--- Input data ---
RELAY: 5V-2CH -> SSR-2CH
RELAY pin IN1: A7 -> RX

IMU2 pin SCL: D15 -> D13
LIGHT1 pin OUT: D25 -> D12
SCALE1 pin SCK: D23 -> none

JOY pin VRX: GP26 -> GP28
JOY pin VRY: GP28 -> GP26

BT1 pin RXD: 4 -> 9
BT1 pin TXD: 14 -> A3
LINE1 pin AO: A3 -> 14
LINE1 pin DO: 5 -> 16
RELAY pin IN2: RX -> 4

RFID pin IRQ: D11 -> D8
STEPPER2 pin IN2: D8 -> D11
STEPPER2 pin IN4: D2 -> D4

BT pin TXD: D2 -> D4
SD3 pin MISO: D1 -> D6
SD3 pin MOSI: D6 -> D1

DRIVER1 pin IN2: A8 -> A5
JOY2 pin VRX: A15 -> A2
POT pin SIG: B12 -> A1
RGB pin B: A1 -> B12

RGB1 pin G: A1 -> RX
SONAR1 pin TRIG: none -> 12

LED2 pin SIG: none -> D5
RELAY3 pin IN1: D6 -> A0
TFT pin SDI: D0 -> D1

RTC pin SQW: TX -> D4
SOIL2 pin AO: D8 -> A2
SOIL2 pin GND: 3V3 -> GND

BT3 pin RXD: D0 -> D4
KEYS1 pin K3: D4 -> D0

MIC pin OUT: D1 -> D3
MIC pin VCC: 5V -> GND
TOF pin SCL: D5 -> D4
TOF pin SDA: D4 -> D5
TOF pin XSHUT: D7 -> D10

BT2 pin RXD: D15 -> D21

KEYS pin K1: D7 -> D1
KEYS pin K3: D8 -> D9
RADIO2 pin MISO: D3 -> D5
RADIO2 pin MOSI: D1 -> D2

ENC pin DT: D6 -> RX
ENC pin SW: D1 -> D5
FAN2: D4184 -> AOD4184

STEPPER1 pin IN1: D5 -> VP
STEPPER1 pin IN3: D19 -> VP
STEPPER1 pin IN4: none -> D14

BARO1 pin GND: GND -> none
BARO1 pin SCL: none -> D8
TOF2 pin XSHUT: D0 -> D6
---
- Directions
Reproduce the lines of the entries above from the one with "TOF pin SCL: D5 -> D4" to the one with "STEPPER1 pin IN4: none -> D14", both included, exactly and without any other line.

- Answer section
TOF pin SCL: D5 -> D4
TOF pin SDA: D4 -> D5
TOF pin XSHUT: D7 -> D10

BT2 pin RXD: D15 -> D21

KEYS pin K1: D7 -> D1
KEYS pin K3: D8 -> D9
RADIO2 pin MISO: D3 -> D5
RADIO2 pin MOSI: D1 -> D2

ENC pin DT: D6 -> RX
ENC pin SW: D1 -> D5
FAN2: D4184 -> AOD4184

STEPPER1 pin IN1: D5 -> VP
STEPPER1 pin IN3: D19 -> VP
STEPPER1 pin IN4: none -> D14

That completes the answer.